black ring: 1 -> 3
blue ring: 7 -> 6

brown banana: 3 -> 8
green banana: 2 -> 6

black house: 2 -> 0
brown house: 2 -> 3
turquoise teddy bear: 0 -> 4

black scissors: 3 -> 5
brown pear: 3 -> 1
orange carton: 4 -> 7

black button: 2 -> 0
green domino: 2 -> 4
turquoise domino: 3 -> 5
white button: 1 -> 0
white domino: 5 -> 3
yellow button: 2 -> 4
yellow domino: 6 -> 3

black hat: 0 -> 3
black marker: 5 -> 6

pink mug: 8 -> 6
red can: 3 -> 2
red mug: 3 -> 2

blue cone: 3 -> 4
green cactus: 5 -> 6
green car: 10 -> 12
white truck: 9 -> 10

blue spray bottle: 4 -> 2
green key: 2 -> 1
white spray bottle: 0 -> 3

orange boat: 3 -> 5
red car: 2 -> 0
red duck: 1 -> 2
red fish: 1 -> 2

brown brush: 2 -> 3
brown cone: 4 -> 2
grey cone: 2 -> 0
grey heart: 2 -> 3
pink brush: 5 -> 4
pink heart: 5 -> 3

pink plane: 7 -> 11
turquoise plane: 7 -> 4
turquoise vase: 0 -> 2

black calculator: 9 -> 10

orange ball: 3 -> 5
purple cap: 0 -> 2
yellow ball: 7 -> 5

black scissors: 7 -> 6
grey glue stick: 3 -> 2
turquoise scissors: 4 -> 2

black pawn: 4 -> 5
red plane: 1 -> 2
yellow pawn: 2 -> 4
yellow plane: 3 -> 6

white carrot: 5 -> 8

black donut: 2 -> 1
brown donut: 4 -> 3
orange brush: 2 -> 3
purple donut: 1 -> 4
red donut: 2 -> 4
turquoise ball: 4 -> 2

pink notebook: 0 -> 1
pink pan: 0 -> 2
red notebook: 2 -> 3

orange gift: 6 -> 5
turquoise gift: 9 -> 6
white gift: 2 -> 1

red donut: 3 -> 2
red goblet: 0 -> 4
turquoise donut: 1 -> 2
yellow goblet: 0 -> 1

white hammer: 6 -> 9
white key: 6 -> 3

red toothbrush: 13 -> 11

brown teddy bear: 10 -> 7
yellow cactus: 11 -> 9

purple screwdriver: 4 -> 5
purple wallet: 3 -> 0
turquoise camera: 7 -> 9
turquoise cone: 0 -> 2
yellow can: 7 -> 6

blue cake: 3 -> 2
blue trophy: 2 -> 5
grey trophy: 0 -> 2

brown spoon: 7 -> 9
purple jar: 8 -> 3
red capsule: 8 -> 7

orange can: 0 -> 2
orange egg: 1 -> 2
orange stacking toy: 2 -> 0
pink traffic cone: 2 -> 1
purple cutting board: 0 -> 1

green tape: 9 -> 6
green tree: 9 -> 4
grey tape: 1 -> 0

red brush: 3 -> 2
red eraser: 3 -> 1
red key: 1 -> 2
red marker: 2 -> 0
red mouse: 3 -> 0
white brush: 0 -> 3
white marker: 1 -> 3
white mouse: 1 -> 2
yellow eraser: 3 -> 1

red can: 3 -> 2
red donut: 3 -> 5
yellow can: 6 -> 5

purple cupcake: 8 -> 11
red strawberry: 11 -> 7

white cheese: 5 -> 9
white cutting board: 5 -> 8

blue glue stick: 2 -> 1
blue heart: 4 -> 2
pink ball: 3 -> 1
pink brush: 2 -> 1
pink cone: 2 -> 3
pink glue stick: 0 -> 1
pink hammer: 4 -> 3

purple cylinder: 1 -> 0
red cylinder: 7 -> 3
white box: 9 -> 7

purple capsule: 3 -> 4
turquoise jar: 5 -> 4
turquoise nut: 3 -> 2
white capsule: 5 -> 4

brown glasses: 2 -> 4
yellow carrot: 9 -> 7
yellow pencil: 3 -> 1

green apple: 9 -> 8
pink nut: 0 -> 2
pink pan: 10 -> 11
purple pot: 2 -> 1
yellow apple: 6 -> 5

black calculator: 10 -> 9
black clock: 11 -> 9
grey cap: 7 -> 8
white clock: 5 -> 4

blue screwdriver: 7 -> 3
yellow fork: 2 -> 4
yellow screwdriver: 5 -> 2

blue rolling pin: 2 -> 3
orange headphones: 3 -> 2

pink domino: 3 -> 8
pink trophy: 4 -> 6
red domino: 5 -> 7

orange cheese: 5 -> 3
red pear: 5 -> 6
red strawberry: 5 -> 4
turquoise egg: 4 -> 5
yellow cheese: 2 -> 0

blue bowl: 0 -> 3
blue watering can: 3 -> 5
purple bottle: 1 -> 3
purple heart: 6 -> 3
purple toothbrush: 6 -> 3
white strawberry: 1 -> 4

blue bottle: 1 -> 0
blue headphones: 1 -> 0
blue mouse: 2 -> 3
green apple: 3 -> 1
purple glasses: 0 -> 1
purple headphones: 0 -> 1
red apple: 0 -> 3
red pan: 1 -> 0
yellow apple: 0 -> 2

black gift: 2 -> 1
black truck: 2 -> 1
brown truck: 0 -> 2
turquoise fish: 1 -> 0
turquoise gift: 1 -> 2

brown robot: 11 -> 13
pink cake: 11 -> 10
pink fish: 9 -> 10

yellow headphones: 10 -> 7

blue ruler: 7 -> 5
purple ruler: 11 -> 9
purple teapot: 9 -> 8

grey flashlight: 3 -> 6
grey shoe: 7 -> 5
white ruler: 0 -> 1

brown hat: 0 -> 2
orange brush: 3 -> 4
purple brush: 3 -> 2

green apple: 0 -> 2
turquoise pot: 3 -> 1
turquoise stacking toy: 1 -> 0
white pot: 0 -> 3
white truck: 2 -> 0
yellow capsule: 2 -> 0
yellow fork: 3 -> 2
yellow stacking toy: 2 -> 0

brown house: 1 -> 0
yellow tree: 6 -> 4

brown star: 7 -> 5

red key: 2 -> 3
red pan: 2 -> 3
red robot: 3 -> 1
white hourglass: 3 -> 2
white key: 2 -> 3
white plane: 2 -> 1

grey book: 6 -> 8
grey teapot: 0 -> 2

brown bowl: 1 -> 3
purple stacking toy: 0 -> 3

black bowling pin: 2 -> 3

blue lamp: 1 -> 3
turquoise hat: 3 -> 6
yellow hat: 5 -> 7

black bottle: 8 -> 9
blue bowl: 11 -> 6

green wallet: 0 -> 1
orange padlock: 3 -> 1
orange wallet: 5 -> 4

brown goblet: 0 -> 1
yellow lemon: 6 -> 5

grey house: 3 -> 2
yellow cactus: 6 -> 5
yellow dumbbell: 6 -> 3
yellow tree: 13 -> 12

━━━━━━━━━━━━━━━━━━━━━━━━━━━━━━

> PROBLEM REQUIREMENTS
Nothing should be left out. Reproduce all the entries precisely.

> ANSWER TO THE PROBLEM
black ring: 1 -> 3
blue ring: 7 -> 6

brown banana: 3 -> 8
green banana: 2 -> 6

black house: 2 -> 0
brown house: 2 -> 3
turquoise teddy bear: 0 -> 4

black scissors: 3 -> 5
brown pear: 3 -> 1
orange carton: 4 -> 7

black button: 2 -> 0
green domino: 2 -> 4
turquoise domino: 3 -> 5
white button: 1 -> 0
white domino: 5 -> 3
yellow button: 2 -> 4
yellow domino: 6 -> 3

black hat: 0 -> 3
black marker: 5 -> 6

pink mug: 8 -> 6
red can: 3 -> 2
red mug: 3 -> 2

blue cone: 3 -> 4
green cactus: 5 -> 6
green car: 10 -> 12
white truck: 9 -> 10

blue spray bottle: 4 -> 2
green key: 2 -> 1
white spray bottle: 0 -> 3

orange boat: 3 -> 5
red car: 2 -> 0
red duck: 1 -> 2
red fish: 1 -> 2

brown brush: 2 -> 3
brown cone: 4 -> 2
grey cone: 2 -> 0
grey heart: 2 -> 3
pink brush: 5 -> 4
pink heart: 5 -> 3

pink plane: 7 -> 11
turquoise plane: 7 -> 4
turquoise vase: 0 -> 2

black calculator: 9 -> 10

orange ball: 3 -> 5
purple cap: 0 -> 2
yellow ball: 7 -> 5

black scissors: 7 -> 6
grey glue stick: 3 -> 2
turquoise scissors: 4 -> 2

black pawn: 4 -> 5
red plane: 1 -> 2
yellow pawn: 2 -> 4
yellow plane: 3 -> 6

white carrot: 5 -> 8

black donut: 2 -> 1
brown donut: 4 -> 3
orange brush: 2 -> 3
purple donut: 1 -> 4
red donut: 2 -> 4
turquoise ball: 4 -> 2

pink notebook: 0 -> 1
pink pan: 0 -> 2
red notebook: 2 -> 3

orange gift: 6 -> 5
turquoise gift: 9 -> 6
white gift: 2 -> 1

red donut: 3 -> 2
red goblet: 0 -> 4
turquoise donut: 1 -> 2
yellow goblet: 0 -> 1

white hammer: 6 -> 9
white key: 6 -> 3

red toothbrush: 13 -> 11

brown teddy bear: 10 -> 7
yellow cactus: 11 -> 9

purple screwdriver: 4 -> 5
purple wallet: 3 -> 0
turquoise camera: 7 -> 9
turquoise cone: 0 -> 2
yellow can: 7 -> 6

blue cake: 3 -> 2
blue trophy: 2 -> 5
grey trophy: 0 -> 2

brown spoon: 7 -> 9
purple jar: 8 -> 3
red capsule: 8 -> 7

orange can: 0 -> 2
orange egg: 1 -> 2
orange stacking toy: 2 -> 0
pink traffic cone: 2 -> 1
purple cutting board: 0 -> 1

green tape: 9 -> 6
green tree: 9 -> 4
grey tape: 1 -> 0

red brush: 3 -> 2
red eraser: 3 -> 1
red key: 1 -> 2
red marker: 2 -> 0
red mouse: 3 -> 0
white brush: 0 -> 3
white marker: 1 -> 3
white mouse: 1 -> 2
yellow eraser: 3 -> 1

red can: 3 -> 2
red donut: 3 -> 5
yellow can: 6 -> 5

purple cupcake: 8 -> 11
red strawberry: 11 -> 7

white cheese: 5 -> 9
white cutting board: 5 -> 8

blue glue stick: 2 -> 1
blue heart: 4 -> 2
pink ball: 3 -> 1
pink brush: 2 -> 1
pink cone: 2 -> 3
pink glue stick: 0 -> 1
pink hammer: 4 -> 3

purple cylinder: 1 -> 0
red cylinder: 7 -> 3
white box: 9 -> 7

purple capsule: 3 -> 4
turquoise jar: 5 -> 4
turquoise nut: 3 -> 2
white capsule: 5 -> 4

brown glasses: 2 -> 4
yellow carrot: 9 -> 7
yellow pencil: 3 -> 1

green apple: 9 -> 8
pink nut: 0 -> 2
pink pan: 10 -> 11
purple pot: 2 -> 1
yellow apple: 6 -> 5

black calculator: 10 -> 9
black clock: 11 -> 9
grey cap: 7 -> 8
white clock: 5 -> 4

blue screwdriver: 7 -> 3
yellow fork: 2 -> 4
yellow screwdriver: 5 -> 2

blue rolling pin: 2 -> 3
orange headphones: 3 -> 2

pink domino: 3 -> 8
pink trophy: 4 -> 6
red domino: 5 -> 7

orange cheese: 5 -> 3
red pear: 5 -> 6
red strawberry: 5 -> 4
turquoise egg: 4 -> 5
yellow cheese: 2 -> 0

blue bowl: 0 -> 3
blue watering can: 3 -> 5
purple bottle: 1 -> 3
purple heart: 6 -> 3
purple toothbrush: 6 -> 3
white strawberry: 1 -> 4

blue bottle: 1 -> 0
blue headphones: 1 -> 0
blue mouse: 2 -> 3
green apple: 3 -> 1
purple glasses: 0 -> 1
purple headphones: 0 -> 1
red apple: 0 -> 3
red pan: 1 -> 0
yellow apple: 0 -> 2

black gift: 2 -> 1
black truck: 2 -> 1
brown truck: 0 -> 2
turquoise fish: 1 -> 0
turquoise gift: 1 -> 2

brown robot: 11 -> 13
pink cake: 11 -> 10
pink fish: 9 -> 10

yellow headphones: 10 -> 7

blue ruler: 7 -> 5
purple ruler: 11 -> 9
purple teapot: 9 -> 8

grey flashlight: 3 -> 6
grey shoe: 7 -> 5
white ruler: 0 -> 1

brown hat: 0 -> 2
orange brush: 3 -> 4
purple brush: 3 -> 2

green apple: 0 -> 2
turquoise pot: 3 -> 1
turquoise stacking toy: 1 -> 0
white pot: 0 -> 3
white truck: 2 -> 0
yellow capsule: 2 -> 0
yellow fork: 3 -> 2
yellow stacking toy: 2 -> 0

brown house: 1 -> 0
yellow tree: 6 -> 4

brown star: 7 -> 5

red key: 2 -> 3
red pan: 2 -> 3
red robot: 3 -> 1
white hourglass: 3 -> 2
white key: 2 -> 3
white plane: 2 -> 1

grey book: 6 -> 8
grey teapot: 0 -> 2

brown bowl: 1 -> 3
purple stacking toy: 0 -> 3

black bowling pin: 2 -> 3

blue lamp: 1 -> 3
turquoise hat: 3 -> 6
yellow hat: 5 -> 7

black bottle: 8 -> 9
blue bowl: 11 -> 6

green wallet: 0 -> 1
orange padlock: 3 -> 1
orange wallet: 5 -> 4

brown goblet: 0 -> 1
yellow lemon: 6 -> 5

grey house: 3 -> 2
yellow cactus: 6 -> 5
yellow dumbbell: 6 -> 3
yellow tree: 13 -> 12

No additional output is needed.